■ **About this exercise**
Print the entries verbatim, leaving out the images they contain.

■ **Data for processing**
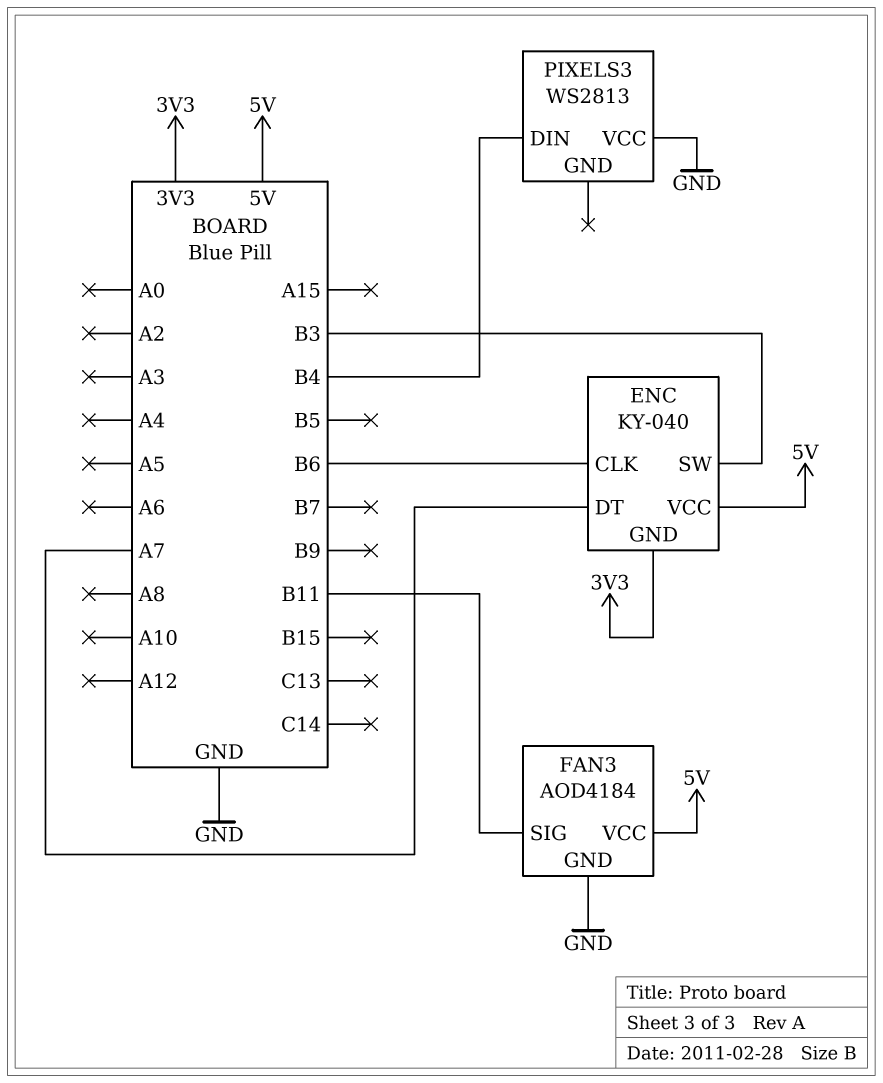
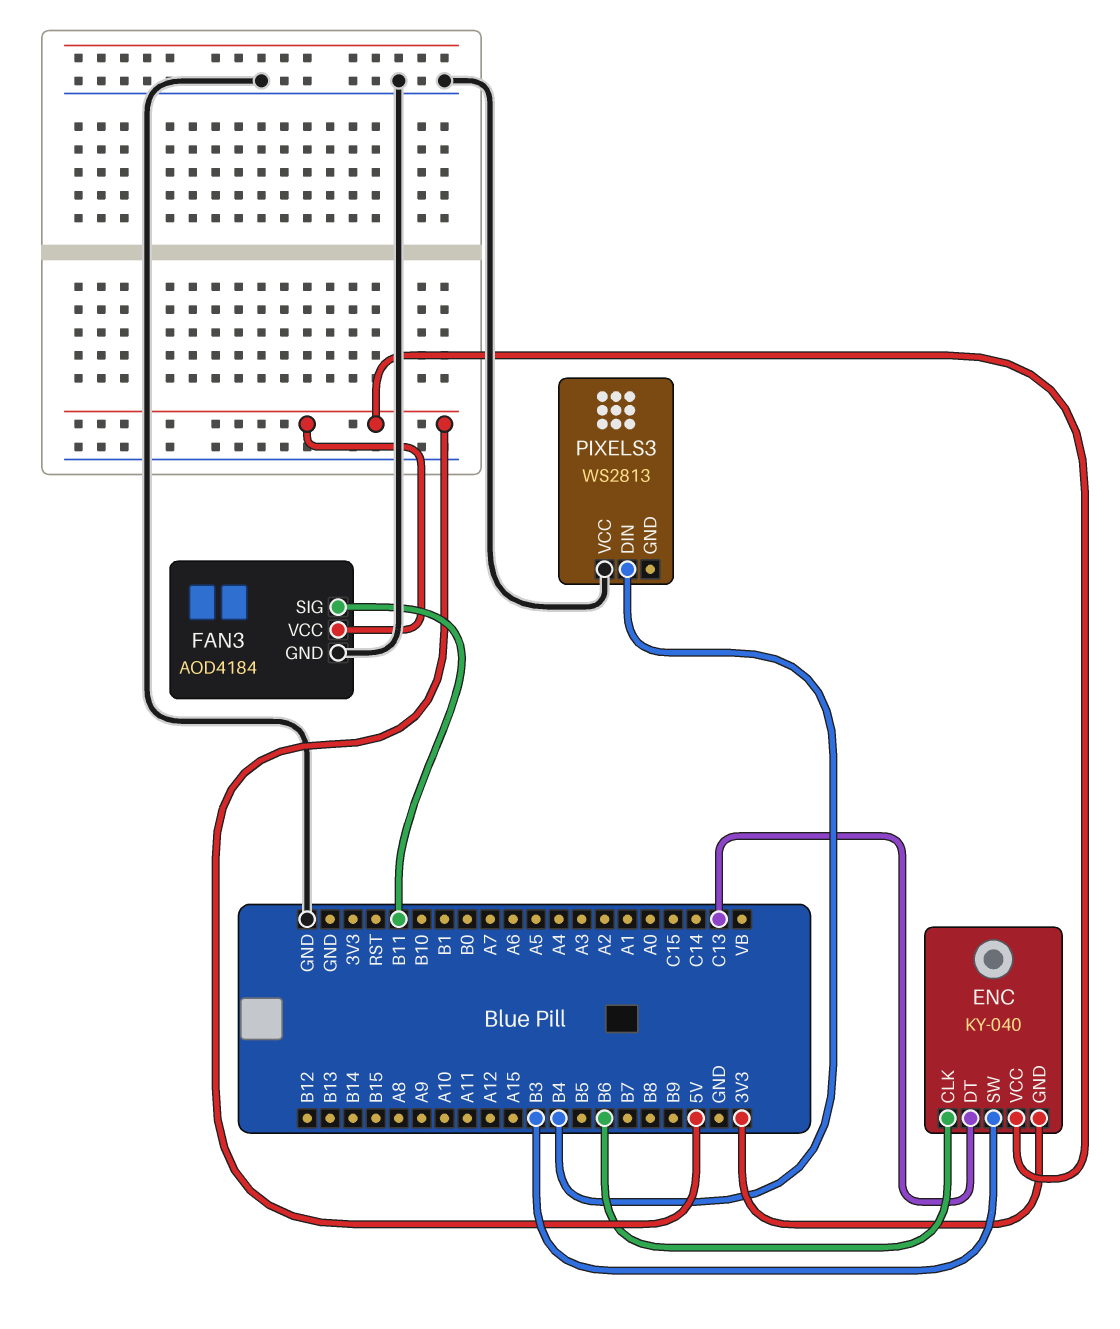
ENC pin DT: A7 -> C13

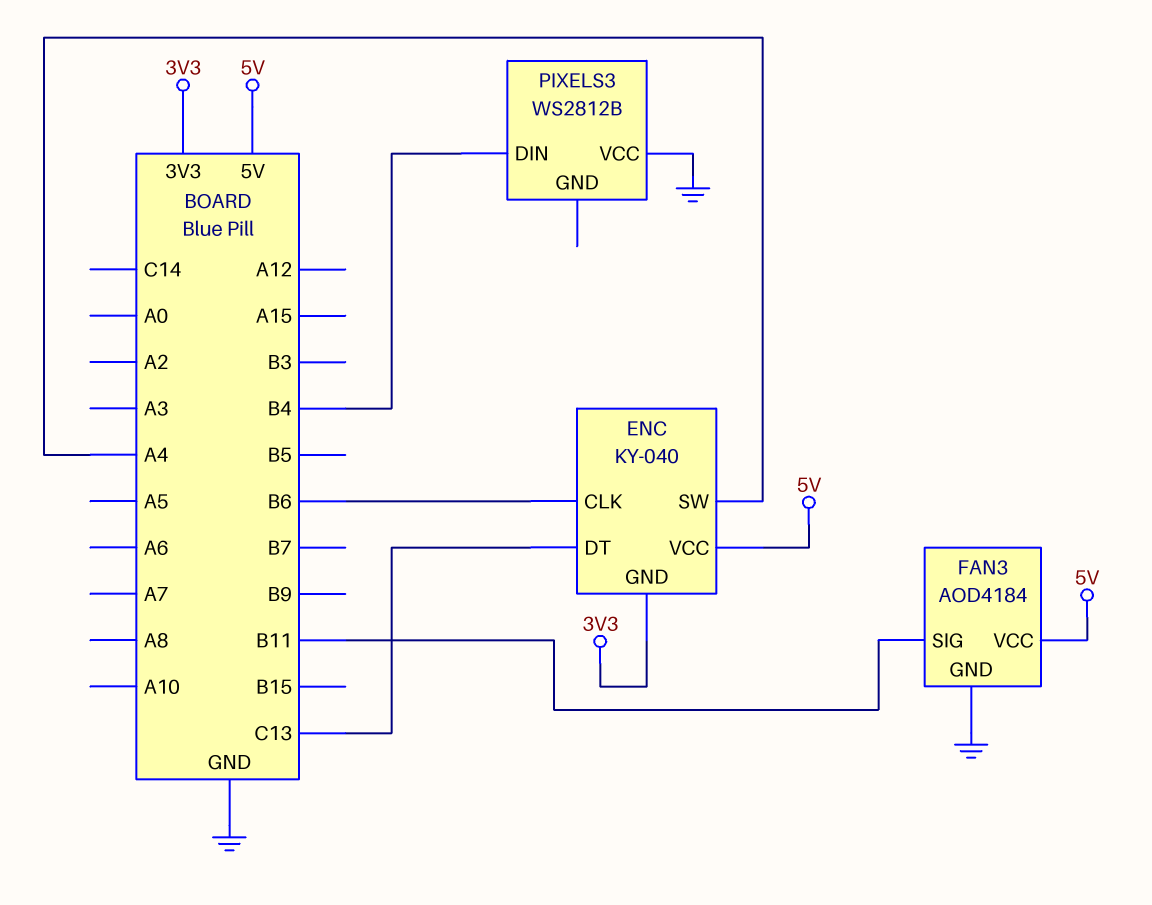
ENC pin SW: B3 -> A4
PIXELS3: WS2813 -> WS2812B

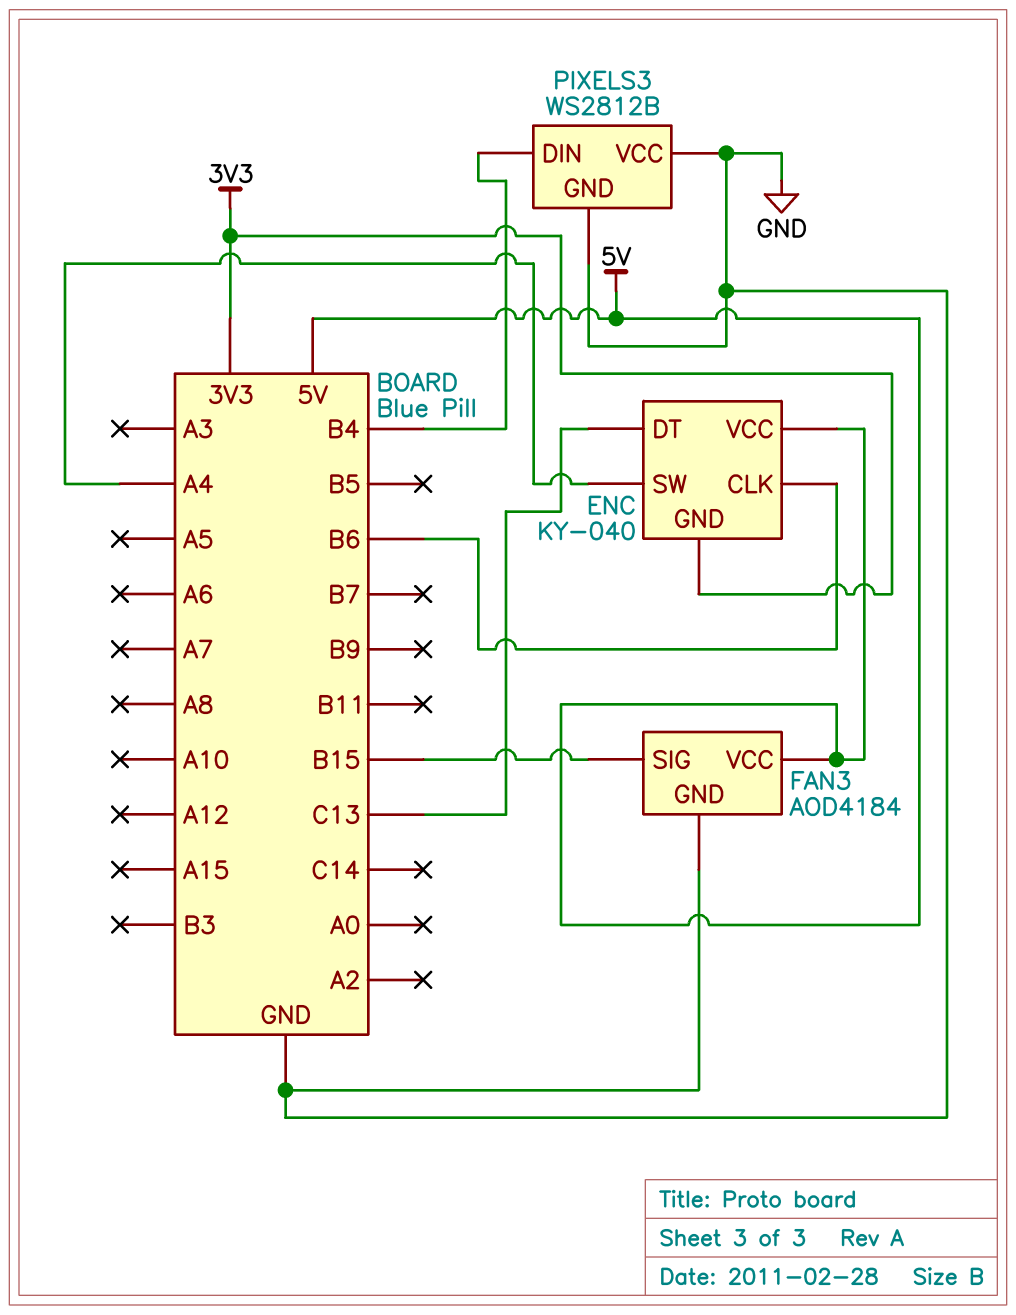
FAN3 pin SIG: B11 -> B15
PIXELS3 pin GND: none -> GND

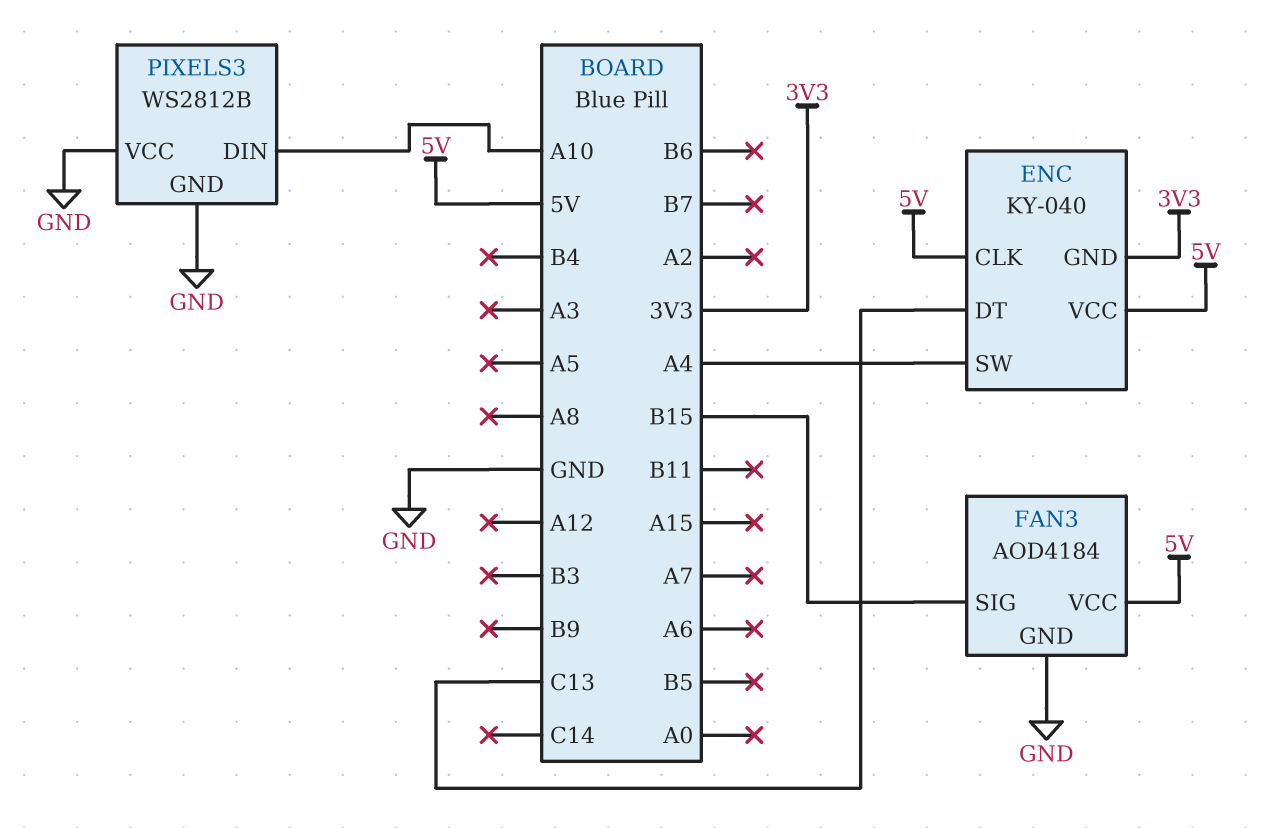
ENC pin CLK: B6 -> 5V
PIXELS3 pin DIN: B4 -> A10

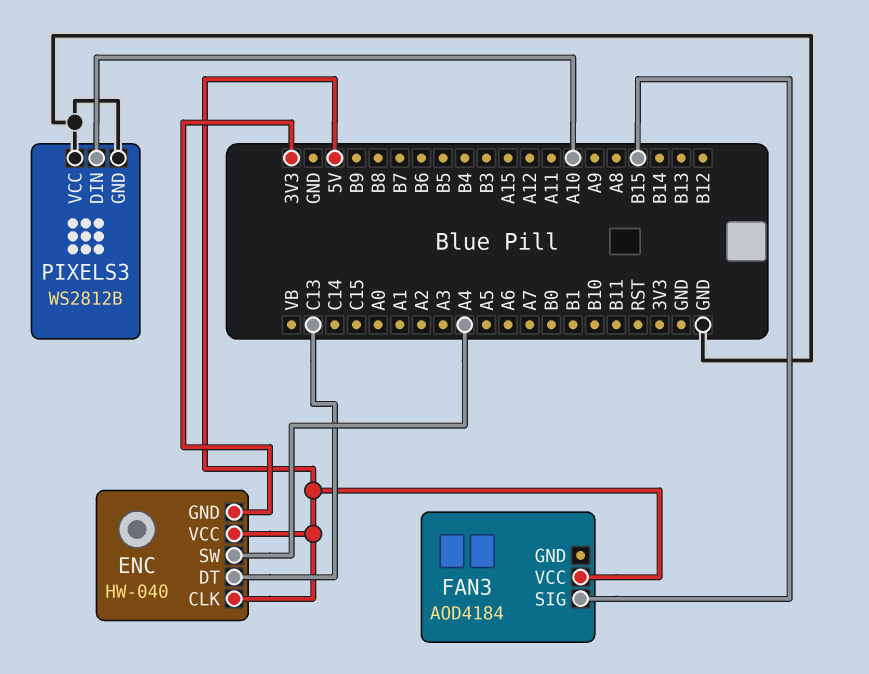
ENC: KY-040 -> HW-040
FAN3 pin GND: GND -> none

■ **Response to the exercise**
ENC pin DT: A7 -> C13

ENC pin SW: B3 -> A4
PIXELS3: WS2813 -> WS2812B

FAN3 pin SIG: B11 -> B15
PIXELS3 pin GND: none -> GND

ENC pin CLK: B6 -> 5V
PIXELS3 pin DIN: B4 -> A10

ENC: KY-040 -> HW-040
FAN3 pin GND: GND -> none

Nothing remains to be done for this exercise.